[Opening Raw data section]

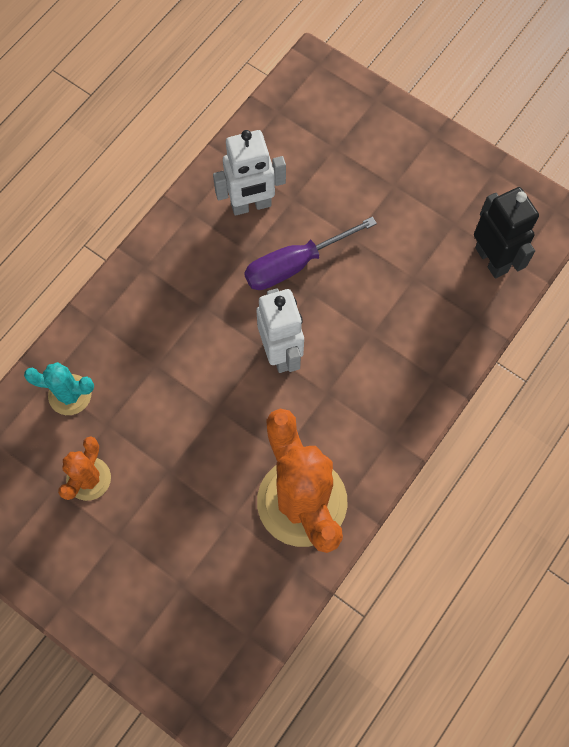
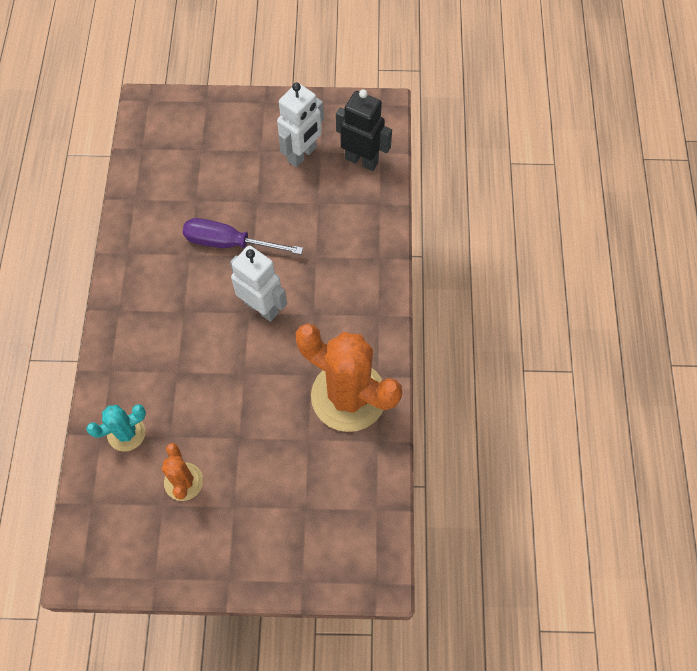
camera: 35 degrees left, 5 degrees down
white robot [213,130,286,216] -> white robot moved to [277,82,324,167]
purple screwdriver [244,217,377,290] -> purple screwdriver turned 75 degrees clockwise [183,218,303,255]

[Closing Raw data section]

Provide only the number of lines in the material above that contain the word "degrees".

Response to this task
2